The expected answer is the set of lines in the data below between the line holding "C7: none -> 100nF (+12V, GND)" and the line holding "V2: 9V (plus", inclusive, written out exactly.
====== SOURCE DATA
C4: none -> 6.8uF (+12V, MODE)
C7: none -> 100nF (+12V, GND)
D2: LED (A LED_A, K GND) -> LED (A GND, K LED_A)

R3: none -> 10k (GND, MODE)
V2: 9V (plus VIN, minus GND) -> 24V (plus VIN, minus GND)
============
====== SOURCE DATA
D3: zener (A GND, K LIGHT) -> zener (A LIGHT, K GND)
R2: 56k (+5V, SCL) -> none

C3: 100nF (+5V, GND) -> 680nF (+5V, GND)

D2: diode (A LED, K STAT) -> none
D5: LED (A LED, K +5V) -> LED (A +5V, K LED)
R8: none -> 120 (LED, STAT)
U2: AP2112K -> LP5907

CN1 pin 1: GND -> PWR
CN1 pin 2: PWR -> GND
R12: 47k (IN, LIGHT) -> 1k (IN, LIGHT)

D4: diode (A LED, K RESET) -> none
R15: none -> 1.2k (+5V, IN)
============
◆ RESPONSE AREA
C7: none -> 100nF (+12V, GND)
D2: LED (A LED_A, K GND) -> LED (A GND, K LED_A)

R3: none -> 10k (GND, MODE)
V2: 9V (plus VIN, minus GND) -> 24V (plus VIN, minus GND)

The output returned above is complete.